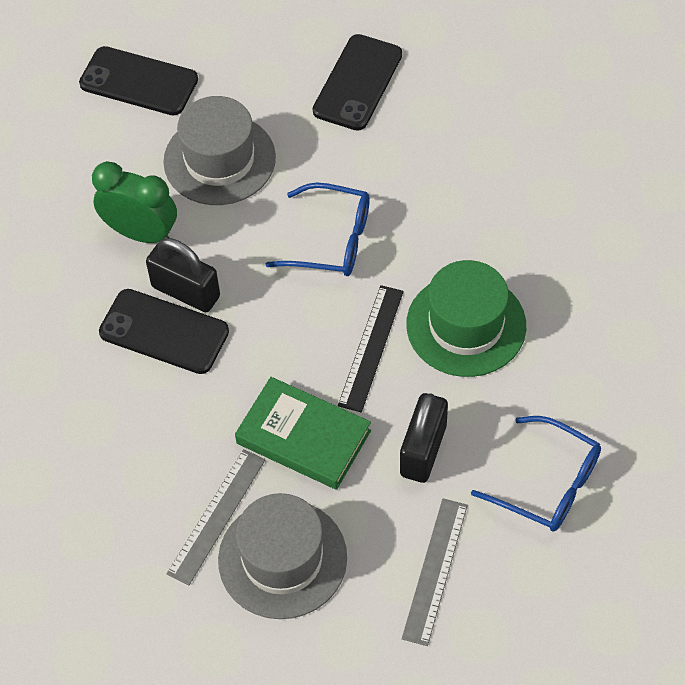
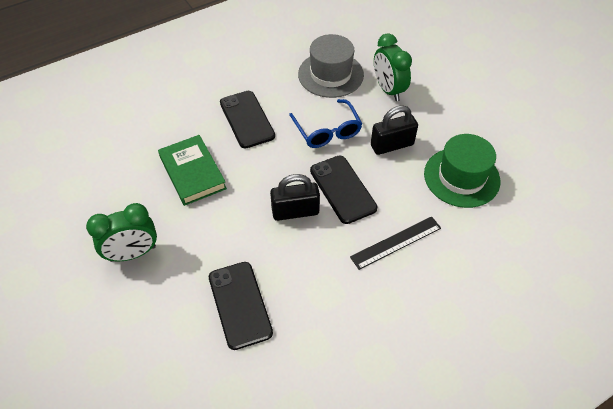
blue glasses: 2 -> 1
green clock: 1 -> 2
grey hat: 2 -> 1
grey ruler: 2 -> 0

_WORK TASK:_ Quote the material in full and exactly; do not carry over its pictures.

_ANSWER SPACE:_
blue glasses: 2 -> 1
green clock: 1 -> 2
grey hat: 2 -> 1
grey ruler: 2 -> 0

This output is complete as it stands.